## Exercise brief:
Each record must be repeated exactly as it stands.

[Items from a data source]
^^^^^^^^^^^^^^^^

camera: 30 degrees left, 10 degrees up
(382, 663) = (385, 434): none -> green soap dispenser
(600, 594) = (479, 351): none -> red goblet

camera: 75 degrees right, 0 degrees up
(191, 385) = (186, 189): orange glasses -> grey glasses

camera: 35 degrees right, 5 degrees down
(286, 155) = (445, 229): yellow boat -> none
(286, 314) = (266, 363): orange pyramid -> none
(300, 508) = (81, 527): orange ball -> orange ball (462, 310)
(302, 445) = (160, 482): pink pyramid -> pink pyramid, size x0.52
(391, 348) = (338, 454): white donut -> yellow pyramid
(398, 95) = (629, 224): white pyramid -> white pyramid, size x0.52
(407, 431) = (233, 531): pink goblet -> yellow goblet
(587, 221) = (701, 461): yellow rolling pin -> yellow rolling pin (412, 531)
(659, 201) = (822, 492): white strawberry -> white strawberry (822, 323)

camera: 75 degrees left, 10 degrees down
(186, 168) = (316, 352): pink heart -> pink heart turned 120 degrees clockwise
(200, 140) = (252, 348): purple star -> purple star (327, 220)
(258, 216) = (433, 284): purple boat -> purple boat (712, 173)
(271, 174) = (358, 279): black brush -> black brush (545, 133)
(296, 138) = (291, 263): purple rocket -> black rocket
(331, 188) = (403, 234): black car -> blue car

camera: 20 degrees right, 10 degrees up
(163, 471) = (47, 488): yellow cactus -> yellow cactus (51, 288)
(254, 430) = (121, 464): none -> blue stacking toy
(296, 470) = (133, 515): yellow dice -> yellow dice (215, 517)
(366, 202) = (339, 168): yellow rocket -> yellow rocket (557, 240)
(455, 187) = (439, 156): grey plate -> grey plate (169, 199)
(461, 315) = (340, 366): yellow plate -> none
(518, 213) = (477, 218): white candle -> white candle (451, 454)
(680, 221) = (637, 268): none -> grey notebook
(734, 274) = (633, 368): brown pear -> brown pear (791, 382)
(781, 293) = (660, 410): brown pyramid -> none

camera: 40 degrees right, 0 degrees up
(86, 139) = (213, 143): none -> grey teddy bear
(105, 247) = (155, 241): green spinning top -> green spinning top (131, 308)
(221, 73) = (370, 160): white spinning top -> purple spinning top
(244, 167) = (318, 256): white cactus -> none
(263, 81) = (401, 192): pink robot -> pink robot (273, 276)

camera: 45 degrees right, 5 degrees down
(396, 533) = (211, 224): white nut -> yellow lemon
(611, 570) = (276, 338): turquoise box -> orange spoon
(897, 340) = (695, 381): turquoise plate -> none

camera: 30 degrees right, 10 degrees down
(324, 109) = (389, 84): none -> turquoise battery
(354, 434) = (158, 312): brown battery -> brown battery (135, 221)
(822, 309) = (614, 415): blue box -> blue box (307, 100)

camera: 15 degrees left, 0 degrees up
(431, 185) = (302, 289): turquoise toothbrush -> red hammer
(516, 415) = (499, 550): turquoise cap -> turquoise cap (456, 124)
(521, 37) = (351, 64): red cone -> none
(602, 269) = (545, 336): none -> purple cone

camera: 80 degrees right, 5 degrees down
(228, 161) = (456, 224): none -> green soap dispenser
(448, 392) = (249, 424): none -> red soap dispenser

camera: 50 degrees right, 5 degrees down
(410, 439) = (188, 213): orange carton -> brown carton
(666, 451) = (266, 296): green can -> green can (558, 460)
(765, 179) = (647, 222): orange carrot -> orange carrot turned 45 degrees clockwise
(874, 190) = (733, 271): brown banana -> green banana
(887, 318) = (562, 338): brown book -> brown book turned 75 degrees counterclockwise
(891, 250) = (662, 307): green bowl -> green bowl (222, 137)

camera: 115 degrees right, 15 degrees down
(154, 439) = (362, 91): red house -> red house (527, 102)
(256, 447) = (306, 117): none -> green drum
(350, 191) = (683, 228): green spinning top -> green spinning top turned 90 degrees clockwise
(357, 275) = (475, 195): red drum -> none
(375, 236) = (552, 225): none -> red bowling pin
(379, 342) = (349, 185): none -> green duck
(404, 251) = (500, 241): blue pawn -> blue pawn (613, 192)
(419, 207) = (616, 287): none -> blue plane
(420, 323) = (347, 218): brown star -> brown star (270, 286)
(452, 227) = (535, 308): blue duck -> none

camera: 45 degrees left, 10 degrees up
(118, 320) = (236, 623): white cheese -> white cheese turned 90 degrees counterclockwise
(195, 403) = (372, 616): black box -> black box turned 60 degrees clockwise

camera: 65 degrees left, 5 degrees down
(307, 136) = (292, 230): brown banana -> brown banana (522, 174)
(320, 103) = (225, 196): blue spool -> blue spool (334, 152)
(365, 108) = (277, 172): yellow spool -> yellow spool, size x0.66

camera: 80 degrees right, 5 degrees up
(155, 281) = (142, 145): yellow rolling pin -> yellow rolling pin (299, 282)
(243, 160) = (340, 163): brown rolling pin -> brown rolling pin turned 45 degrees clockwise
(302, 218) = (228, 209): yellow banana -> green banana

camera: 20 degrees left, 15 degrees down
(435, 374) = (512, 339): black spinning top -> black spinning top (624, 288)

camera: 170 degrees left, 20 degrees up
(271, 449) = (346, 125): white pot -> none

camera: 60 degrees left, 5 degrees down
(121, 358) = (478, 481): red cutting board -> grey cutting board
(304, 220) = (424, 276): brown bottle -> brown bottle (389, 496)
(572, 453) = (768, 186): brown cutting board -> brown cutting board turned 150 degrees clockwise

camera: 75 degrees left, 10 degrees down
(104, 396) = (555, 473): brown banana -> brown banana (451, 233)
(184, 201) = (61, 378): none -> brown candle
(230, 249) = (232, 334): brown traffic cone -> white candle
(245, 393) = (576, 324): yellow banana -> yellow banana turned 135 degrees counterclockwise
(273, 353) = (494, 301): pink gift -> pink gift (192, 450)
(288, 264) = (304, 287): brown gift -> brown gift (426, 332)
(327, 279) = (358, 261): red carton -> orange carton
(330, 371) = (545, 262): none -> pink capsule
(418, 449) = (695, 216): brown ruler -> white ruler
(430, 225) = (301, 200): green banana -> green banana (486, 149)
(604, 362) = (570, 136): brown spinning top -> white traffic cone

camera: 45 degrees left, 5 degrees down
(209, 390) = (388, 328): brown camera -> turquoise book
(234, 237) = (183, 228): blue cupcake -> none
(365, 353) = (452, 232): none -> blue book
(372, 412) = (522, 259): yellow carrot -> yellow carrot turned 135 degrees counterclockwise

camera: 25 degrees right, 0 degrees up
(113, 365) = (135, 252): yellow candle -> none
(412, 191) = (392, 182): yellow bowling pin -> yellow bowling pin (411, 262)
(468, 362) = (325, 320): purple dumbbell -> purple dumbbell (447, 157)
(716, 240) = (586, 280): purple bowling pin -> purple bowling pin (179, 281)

^^^^^^^^^^^^^^^^

## Written answer:
camera: 30 degrees left, 10 degrees up
(382, 663) = (385, 434): none -> green soap dispenser
(600, 594) = (479, 351): none -> red goblet

camera: 75 degrees right, 0 degrees up
(191, 385) = (186, 189): orange glasses -> grey glasses

camera: 35 degrees right, 5 degrees down
(286, 155) = (445, 229): yellow boat -> none
(286, 314) = (266, 363): orange pyramid -> none
(300, 508) = (81, 527): orange ball -> orange ball (462, 310)
(302, 445) = (160, 482): pink pyramid -> pink pyramid, size x0.52
(391, 348) = (338, 454): white donut -> yellow pyramid
(398, 95) = (629, 224): white pyramid -> white pyramid, size x0.52
(407, 431) = (233, 531): pink goblet -> yellow goblet
(587, 221) = (701, 461): yellow rolling pin -> yellow rolling pin (412, 531)
(659, 201) = (822, 492): white strawberry -> white strawberry (822, 323)

camera: 75 degrees left, 10 degrees down
(186, 168) = (316, 352): pink heart -> pink heart turned 120 degrees clockwise
(200, 140) = (252, 348): purple star -> purple star (327, 220)
(258, 216) = (433, 284): purple boat -> purple boat (712, 173)
(271, 174) = (358, 279): black brush -> black brush (545, 133)
(296, 138) = (291, 263): purple rocket -> black rocket
(331, 188) = (403, 234): black car -> blue car

camera: 20 degrees right, 10 degrees up
(163, 471) = (47, 488): yellow cactus -> yellow cactus (51, 288)
(254, 430) = (121, 464): none -> blue stacking toy
(296, 470) = (133, 515): yellow dice -> yellow dice (215, 517)
(366, 202) = (339, 168): yellow rocket -> yellow rocket (557, 240)
(455, 187) = (439, 156): grey plate -> grey plate (169, 199)
(461, 315) = (340, 366): yellow plate -> none
(518, 213) = (477, 218): white candle -> white candle (451, 454)
(680, 221) = (637, 268): none -> grey notebook
(734, 274) = (633, 368): brown pear -> brown pear (791, 382)
(781, 293) = (660, 410): brown pyramid -> none

camera: 40 degrees right, 0 degrees up
(86, 139) = (213, 143): none -> grey teddy bear
(105, 247) = (155, 241): green spinning top -> green spinning top (131, 308)
(221, 73) = (370, 160): white spinning top -> purple spinning top
(244, 167) = (318, 256): white cactus -> none
(263, 81) = (401, 192): pink robot -> pink robot (273, 276)

camera: 45 degrees right, 5 degrees down
(396, 533) = (211, 224): white nut -> yellow lemon
(611, 570) = (276, 338): turquoise box -> orange spoon
(897, 340) = (695, 381): turquoise plate -> none

camera: 30 degrees right, 10 degrees down
(324, 109) = (389, 84): none -> turquoise battery
(354, 434) = (158, 312): brown battery -> brown battery (135, 221)
(822, 309) = (614, 415): blue box -> blue box (307, 100)

camera: 15 degrees left, 0 degrees up
(431, 185) = (302, 289): turquoise toothbrush -> red hammer
(516, 415) = (499, 550): turquoise cap -> turquoise cap (456, 124)
(521, 37) = (351, 64): red cone -> none
(602, 269) = (545, 336): none -> purple cone

camera: 80 degrees right, 5 degrees down
(228, 161) = (456, 224): none -> green soap dispenser
(448, 392) = (249, 424): none -> red soap dispenser

camera: 50 degrees right, 5 degrees down
(410, 439) = (188, 213): orange carton -> brown carton
(666, 451) = (266, 296): green can -> green can (558, 460)
(765, 179) = (647, 222): orange carrot -> orange carrot turned 45 degrees clockwise
(874, 190) = (733, 271): brown banana -> green banana
(887, 318) = (562, 338): brown book -> brown book turned 75 degrees counterclockwise
(891, 250) = (662, 307): green bowl -> green bowl (222, 137)

camera: 115 degrees right, 15 degrees down
(154, 439) = (362, 91): red house -> red house (527, 102)
(256, 447) = (306, 117): none -> green drum
(350, 191) = (683, 228): green spinning top -> green spinning top turned 90 degrees clockwise
(357, 275) = (475, 195): red drum -> none
(375, 236) = (552, 225): none -> red bowling pin
(379, 342) = (349, 185): none -> green duck
(404, 251) = (500, 241): blue pawn -> blue pawn (613, 192)
(419, 207) = (616, 287): none -> blue plane
(420, 323) = (347, 218): brown star -> brown star (270, 286)
(452, 227) = (535, 308): blue duck -> none

camera: 45 degrees left, 10 degrees up
(118, 320) = (236, 623): white cheese -> white cheese turned 90 degrees counterclockwise
(195, 403) = (372, 616): black box -> black box turned 60 degrees clockwise

camera: 65 degrees left, 5 degrees down
(307, 136) = (292, 230): brown banana -> brown banana (522, 174)
(320, 103) = (225, 196): blue spool -> blue spool (334, 152)
(365, 108) = (277, 172): yellow spool -> yellow spool, size x0.66

camera: 80 degrees right, 5 degrees up
(155, 281) = (142, 145): yellow rolling pin -> yellow rolling pin (299, 282)
(243, 160) = (340, 163): brown rolling pin -> brown rolling pin turned 45 degrees clockwise
(302, 218) = (228, 209): yellow banana -> green banana

camera: 20 degrees left, 15 degrees down
(435, 374) = (512, 339): black spinning top -> black spinning top (624, 288)

camera: 170 degrees left, 20 degrees up
(271, 449) = (346, 125): white pot -> none

camera: 60 degrees left, 5 degrees down
(121, 358) = (478, 481): red cutting board -> grey cutting board
(304, 220) = (424, 276): brown bottle -> brown bottle (389, 496)
(572, 453) = (768, 186): brown cutting board -> brown cutting board turned 150 degrees clockwise

camera: 75 degrees left, 10 degrees down
(104, 396) = (555, 473): brown banana -> brown banana (451, 233)
(184, 201) = (61, 378): none -> brown candle
(230, 249) = (232, 334): brown traffic cone -> white candle
(245, 393) = (576, 324): yellow banana -> yellow banana turned 135 degrees counterclockwise
(273, 353) = (494, 301): pink gift -> pink gift (192, 450)
(288, 264) = (304, 287): brown gift -> brown gift (426, 332)
(327, 279) = (358, 261): red carton -> orange carton
(330, 371) = (545, 262): none -> pink capsule
(418, 449) = (695, 216): brown ruler -> white ruler
(430, 225) = (301, 200): green banana -> green banana (486, 149)
(604, 362) = (570, 136): brown spinning top -> white traffic cone

camera: 45 degrees left, 5 degrees down
(209, 390) = (388, 328): brown camera -> turquoise book
(234, 237) = (183, 228): blue cupcake -> none
(365, 353) = (452, 232): none -> blue book
(372, 412) = (522, 259): yellow carrot -> yellow carrot turned 135 degrees counterclockwise

camera: 25 degrees right, 0 degrees up
(113, 365) = (135, 252): yellow candle -> none
(412, 191) = (392, 182): yellow bowling pin -> yellow bowling pin (411, 262)
(468, 362) = (325, 320): purple dumbbell -> purple dumbbell (447, 157)
(716, 240) = (586, 280): purple bowling pin -> purple bowling pin (179, 281)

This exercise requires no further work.